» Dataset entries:
- Opening Delimiter -

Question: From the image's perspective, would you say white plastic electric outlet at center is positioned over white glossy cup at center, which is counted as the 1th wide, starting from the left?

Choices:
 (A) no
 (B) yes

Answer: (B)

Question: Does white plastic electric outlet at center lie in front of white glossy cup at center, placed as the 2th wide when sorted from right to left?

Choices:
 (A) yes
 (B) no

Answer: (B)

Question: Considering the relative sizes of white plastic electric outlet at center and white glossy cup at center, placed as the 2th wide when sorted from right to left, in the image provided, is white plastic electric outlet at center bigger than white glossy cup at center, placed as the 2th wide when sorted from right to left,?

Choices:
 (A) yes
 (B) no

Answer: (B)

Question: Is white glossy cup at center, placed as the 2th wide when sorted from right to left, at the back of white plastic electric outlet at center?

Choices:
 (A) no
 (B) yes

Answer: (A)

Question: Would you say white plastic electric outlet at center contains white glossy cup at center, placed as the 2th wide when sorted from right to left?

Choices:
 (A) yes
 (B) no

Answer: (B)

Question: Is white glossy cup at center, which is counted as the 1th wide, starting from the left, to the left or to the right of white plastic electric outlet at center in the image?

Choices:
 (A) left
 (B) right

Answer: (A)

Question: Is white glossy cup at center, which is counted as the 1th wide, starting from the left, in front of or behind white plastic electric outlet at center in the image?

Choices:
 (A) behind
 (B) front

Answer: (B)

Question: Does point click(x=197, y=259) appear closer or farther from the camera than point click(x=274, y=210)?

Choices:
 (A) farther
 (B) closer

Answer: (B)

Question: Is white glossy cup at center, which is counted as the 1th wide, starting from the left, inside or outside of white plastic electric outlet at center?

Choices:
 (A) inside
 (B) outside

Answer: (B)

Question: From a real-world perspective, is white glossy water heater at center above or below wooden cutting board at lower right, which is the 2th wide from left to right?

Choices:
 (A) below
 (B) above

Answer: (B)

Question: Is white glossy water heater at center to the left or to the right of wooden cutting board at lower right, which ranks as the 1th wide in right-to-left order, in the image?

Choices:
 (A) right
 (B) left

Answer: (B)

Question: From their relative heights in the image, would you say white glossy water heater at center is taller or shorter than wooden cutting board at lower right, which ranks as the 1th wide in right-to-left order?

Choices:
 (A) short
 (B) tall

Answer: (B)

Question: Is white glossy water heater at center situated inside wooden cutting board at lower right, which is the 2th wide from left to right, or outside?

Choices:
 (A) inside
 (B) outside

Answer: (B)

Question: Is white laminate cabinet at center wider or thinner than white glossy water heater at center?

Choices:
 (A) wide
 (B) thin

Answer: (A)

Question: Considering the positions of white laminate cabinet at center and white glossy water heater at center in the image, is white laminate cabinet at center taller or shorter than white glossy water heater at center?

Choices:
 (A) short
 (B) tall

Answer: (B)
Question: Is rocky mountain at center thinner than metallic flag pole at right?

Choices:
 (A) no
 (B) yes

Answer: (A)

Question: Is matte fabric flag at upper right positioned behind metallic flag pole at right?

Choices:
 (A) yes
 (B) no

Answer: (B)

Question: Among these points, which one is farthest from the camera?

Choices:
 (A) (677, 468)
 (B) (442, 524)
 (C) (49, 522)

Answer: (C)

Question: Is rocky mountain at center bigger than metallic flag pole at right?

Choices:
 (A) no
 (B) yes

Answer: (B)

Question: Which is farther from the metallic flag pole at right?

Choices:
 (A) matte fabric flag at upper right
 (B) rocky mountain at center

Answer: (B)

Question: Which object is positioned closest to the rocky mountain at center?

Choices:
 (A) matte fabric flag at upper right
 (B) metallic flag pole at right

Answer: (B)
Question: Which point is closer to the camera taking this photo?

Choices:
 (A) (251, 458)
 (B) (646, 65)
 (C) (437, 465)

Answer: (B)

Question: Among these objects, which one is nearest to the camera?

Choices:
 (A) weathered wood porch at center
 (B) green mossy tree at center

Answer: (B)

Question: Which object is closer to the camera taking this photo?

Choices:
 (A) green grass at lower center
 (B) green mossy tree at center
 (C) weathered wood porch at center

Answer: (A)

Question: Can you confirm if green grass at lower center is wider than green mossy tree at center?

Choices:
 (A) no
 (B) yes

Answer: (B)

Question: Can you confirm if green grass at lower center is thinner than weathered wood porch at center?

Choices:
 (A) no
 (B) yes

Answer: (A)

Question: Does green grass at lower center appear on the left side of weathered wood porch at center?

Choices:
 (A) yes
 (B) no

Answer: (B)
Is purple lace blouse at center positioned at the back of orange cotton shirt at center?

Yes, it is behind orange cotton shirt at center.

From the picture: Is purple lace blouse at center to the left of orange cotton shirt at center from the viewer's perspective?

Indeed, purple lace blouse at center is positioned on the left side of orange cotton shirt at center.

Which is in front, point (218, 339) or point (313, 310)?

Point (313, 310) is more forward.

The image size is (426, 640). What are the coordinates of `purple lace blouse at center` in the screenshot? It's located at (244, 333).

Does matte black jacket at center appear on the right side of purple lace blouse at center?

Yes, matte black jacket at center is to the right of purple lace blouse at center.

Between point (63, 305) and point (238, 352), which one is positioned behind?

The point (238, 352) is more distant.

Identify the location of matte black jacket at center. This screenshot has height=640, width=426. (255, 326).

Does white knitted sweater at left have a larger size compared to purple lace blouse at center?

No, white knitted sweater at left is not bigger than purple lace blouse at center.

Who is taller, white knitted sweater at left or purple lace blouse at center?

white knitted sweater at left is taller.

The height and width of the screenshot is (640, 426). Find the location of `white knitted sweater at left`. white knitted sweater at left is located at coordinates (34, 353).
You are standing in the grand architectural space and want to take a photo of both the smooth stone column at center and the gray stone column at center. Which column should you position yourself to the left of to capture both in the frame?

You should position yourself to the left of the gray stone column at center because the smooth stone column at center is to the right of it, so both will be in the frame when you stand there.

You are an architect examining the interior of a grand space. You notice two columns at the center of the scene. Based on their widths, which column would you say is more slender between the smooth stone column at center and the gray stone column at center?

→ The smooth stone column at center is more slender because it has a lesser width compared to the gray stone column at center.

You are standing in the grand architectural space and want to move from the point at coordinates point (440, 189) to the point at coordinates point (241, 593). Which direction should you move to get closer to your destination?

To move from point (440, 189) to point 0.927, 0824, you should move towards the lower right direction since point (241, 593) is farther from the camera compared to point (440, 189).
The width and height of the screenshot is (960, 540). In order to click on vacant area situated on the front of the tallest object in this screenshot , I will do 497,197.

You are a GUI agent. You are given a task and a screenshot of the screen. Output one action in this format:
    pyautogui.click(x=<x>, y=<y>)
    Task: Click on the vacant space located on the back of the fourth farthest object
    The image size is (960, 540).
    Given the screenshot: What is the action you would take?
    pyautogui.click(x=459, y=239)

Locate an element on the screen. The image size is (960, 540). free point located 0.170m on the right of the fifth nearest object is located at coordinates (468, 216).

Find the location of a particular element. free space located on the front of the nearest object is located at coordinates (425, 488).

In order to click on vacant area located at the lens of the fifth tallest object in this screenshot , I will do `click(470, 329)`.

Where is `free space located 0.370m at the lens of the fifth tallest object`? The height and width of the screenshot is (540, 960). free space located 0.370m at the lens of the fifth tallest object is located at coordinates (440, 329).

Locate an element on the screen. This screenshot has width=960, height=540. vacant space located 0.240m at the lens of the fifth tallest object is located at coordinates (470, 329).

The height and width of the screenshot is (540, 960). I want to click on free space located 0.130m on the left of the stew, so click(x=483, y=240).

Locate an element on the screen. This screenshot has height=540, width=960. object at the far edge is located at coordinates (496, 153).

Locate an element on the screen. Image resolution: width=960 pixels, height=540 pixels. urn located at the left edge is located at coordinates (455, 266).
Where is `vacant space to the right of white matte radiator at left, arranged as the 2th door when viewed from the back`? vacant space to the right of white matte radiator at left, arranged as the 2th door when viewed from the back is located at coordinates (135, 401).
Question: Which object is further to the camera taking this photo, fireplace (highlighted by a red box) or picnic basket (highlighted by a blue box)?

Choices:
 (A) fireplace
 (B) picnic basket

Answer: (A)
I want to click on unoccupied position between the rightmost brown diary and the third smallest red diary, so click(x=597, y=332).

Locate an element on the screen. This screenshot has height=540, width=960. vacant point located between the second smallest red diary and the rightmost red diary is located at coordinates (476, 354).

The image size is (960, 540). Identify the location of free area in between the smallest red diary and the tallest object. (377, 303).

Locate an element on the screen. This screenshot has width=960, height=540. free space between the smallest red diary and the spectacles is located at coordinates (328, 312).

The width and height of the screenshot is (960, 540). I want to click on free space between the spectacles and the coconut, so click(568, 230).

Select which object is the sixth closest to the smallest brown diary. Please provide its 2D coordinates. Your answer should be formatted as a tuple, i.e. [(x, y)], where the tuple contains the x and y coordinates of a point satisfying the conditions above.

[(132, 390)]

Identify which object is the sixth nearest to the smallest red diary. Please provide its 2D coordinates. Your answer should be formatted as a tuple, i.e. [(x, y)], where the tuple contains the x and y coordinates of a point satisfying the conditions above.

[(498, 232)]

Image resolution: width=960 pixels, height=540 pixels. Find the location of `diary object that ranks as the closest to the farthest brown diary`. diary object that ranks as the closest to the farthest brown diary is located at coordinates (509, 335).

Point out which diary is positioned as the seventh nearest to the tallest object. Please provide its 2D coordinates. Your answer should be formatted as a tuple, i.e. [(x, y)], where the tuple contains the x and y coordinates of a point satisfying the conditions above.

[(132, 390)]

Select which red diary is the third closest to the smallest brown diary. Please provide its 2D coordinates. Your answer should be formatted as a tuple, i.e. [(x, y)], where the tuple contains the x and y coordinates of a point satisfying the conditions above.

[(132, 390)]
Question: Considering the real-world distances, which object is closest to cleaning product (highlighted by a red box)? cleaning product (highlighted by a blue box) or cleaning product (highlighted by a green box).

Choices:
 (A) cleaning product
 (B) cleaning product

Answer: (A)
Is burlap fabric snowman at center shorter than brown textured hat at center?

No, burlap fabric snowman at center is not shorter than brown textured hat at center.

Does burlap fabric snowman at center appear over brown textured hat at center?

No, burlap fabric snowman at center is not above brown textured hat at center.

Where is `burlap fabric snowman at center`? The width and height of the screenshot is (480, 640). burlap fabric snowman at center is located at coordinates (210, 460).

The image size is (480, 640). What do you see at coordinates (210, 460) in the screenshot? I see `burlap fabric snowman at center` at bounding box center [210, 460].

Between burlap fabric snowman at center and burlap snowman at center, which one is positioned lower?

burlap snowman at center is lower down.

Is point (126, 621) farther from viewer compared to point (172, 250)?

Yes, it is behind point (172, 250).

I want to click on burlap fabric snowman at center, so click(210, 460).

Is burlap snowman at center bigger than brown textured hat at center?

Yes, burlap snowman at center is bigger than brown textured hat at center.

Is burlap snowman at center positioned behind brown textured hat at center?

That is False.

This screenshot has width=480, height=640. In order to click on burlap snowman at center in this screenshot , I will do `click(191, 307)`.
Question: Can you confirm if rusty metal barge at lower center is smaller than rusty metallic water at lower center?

- Closing Delimiter -

» Exercise requirements: Copy, word for word, the stretch of the data from the line containing "I want to click on burlap" through the final line of the data.

» Exercise solution:
I want to click on burlap fabric snowman at center, so click(210, 460).

Is burlap snowman at center bigger than brown textured hat at center?

Yes, burlap snowman at center is bigger than brown textured hat at center.

Is burlap snowman at center positioned behind brown textured hat at center?

That is False.

This screenshot has width=480, height=640. In order to click on burlap snowman at center in this screenshot , I will do `click(191, 307)`.
Question: Can you confirm if rusty metal barge at lower center is smaller than rusty metallic water at lower center?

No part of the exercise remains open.